** Excerpted data **
....
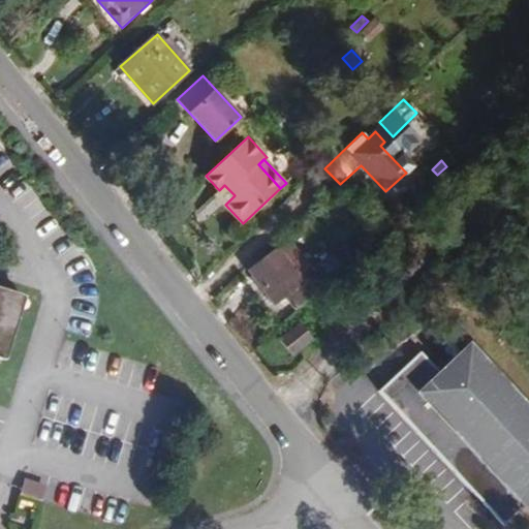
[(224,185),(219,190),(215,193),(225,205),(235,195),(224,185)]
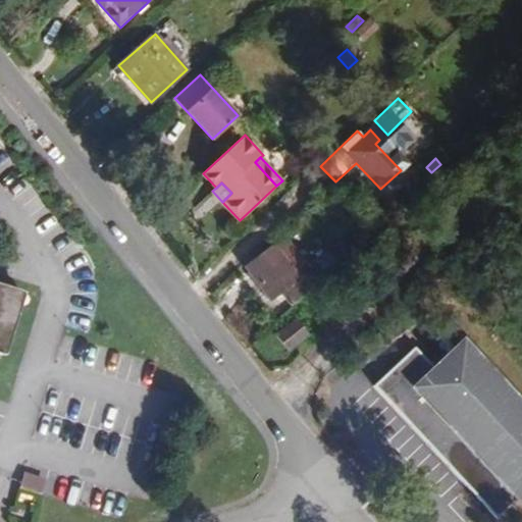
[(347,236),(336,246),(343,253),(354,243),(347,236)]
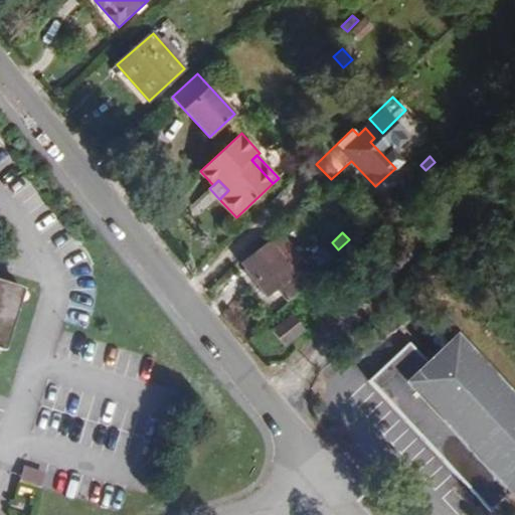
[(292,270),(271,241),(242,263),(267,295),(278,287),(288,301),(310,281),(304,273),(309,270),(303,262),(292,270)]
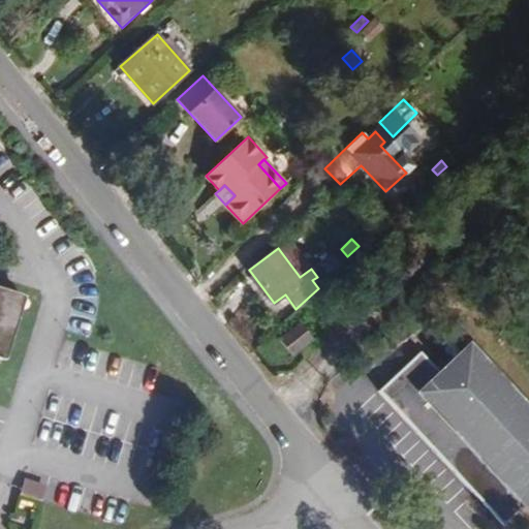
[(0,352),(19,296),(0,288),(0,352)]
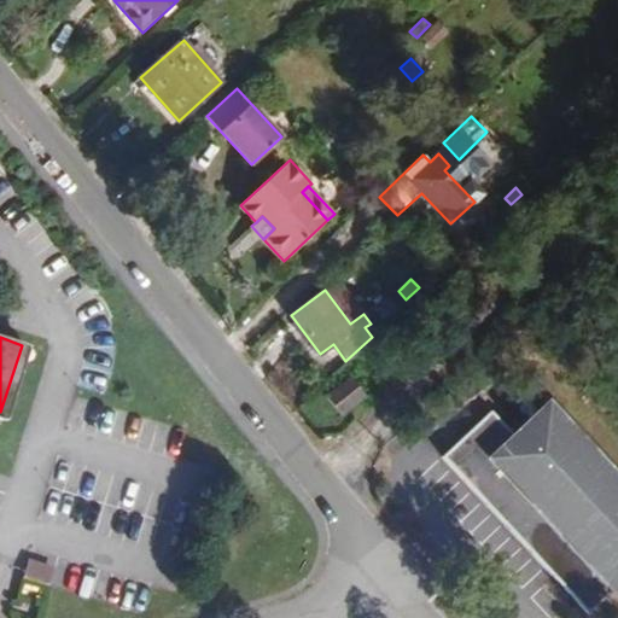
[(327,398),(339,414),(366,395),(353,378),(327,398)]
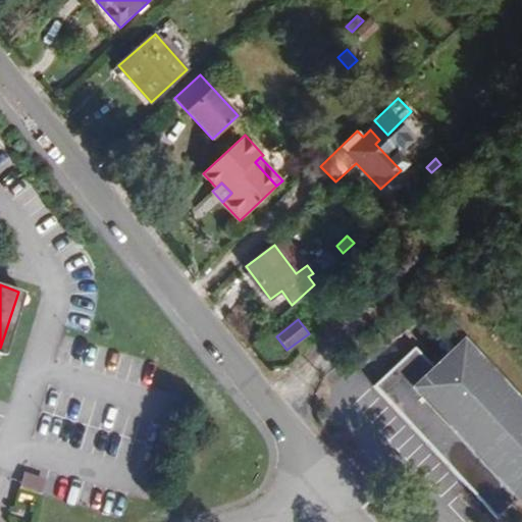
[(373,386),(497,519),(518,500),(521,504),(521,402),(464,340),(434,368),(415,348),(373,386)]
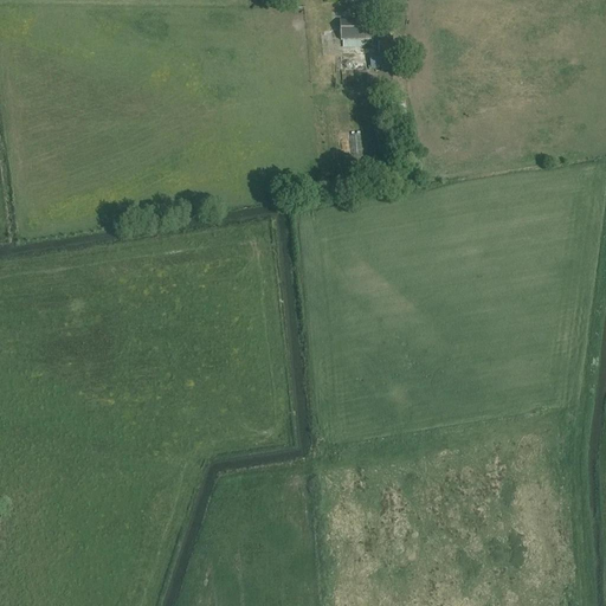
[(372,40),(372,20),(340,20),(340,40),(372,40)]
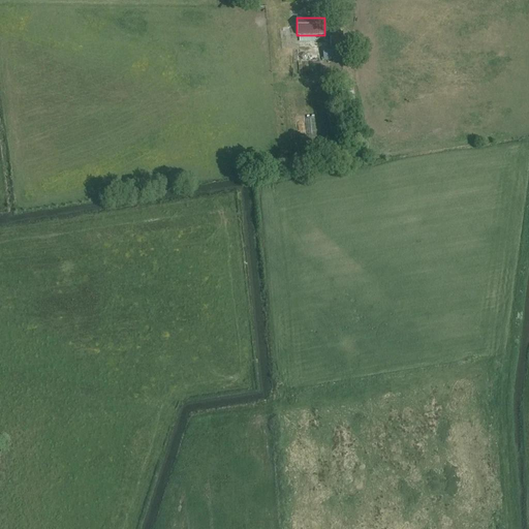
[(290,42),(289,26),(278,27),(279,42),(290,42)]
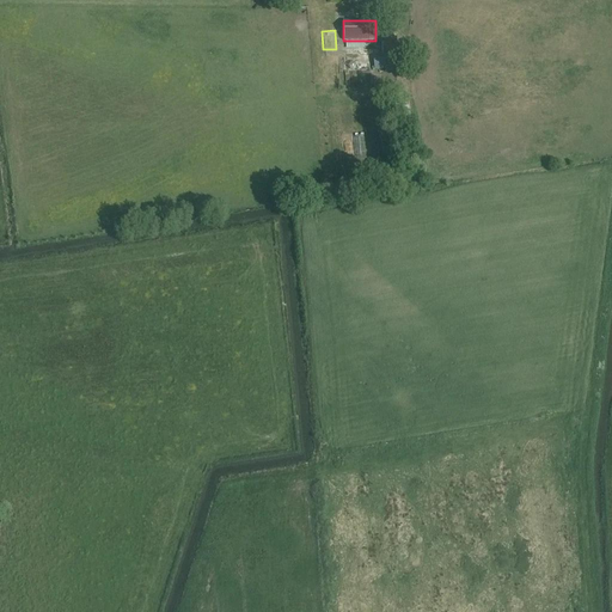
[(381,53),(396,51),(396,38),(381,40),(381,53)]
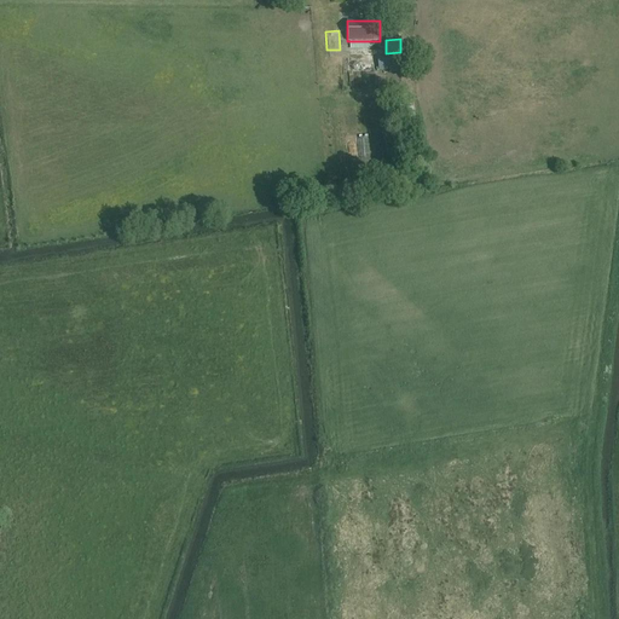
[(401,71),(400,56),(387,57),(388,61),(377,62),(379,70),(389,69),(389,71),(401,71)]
....
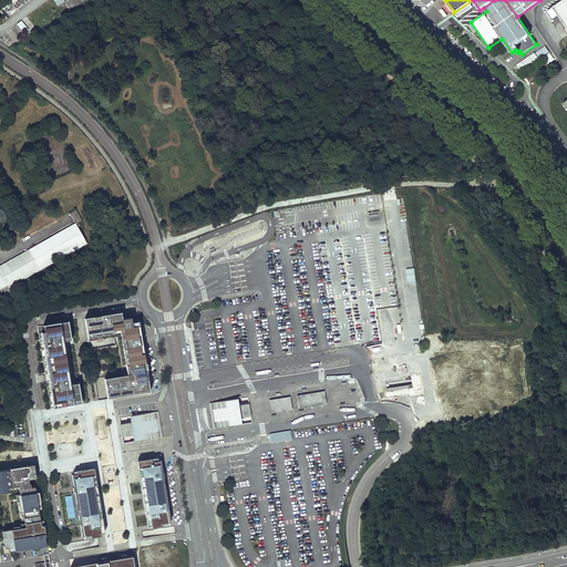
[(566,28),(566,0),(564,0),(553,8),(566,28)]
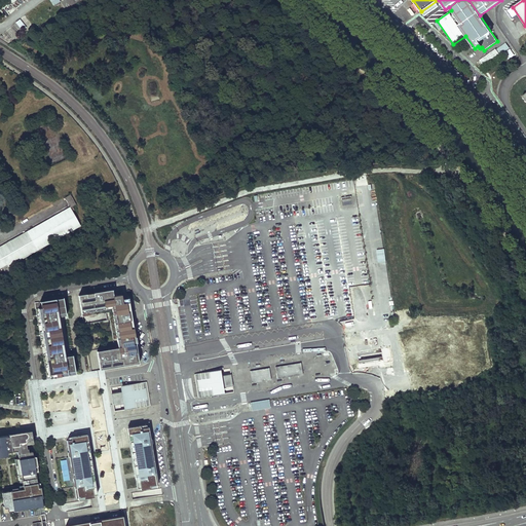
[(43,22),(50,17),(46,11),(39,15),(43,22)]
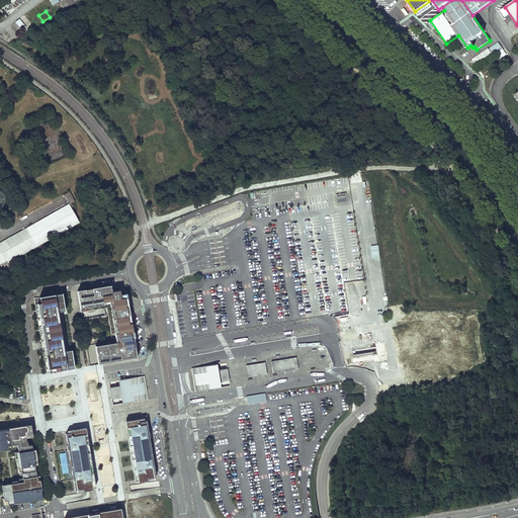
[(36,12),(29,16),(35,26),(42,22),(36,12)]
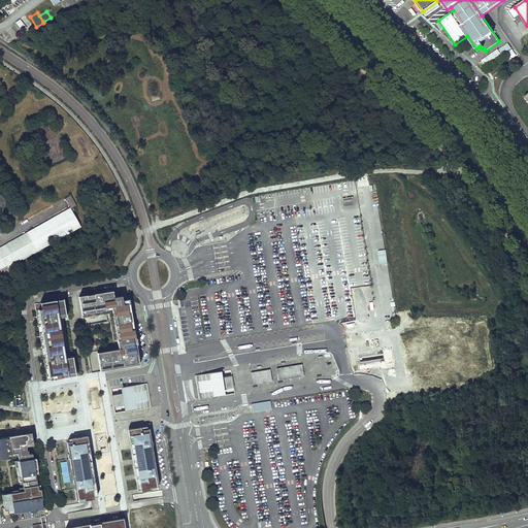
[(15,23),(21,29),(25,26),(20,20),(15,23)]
....
** The problem **
Write out the lines above from the one with "[(224,185),(219,190),(215,193),(225,205),(235,195),(224,185)]" through the one with "[(0,352),(19,296),(0,288),(0,352)]", ends included, exactly; no picture goes in.

** Solution to the exercise **
[(224,185),(219,190),(215,193),(225,205),(235,195),(224,185)]
[(347,236),(336,246),(343,253),(354,243),(347,236)]
[(292,270),(271,241),(242,263),(267,295),(278,287),(288,301),(310,281),(304,273),(309,270),(303,262),(292,270)]
[(0,352),(19,296),(0,288),(0,352)]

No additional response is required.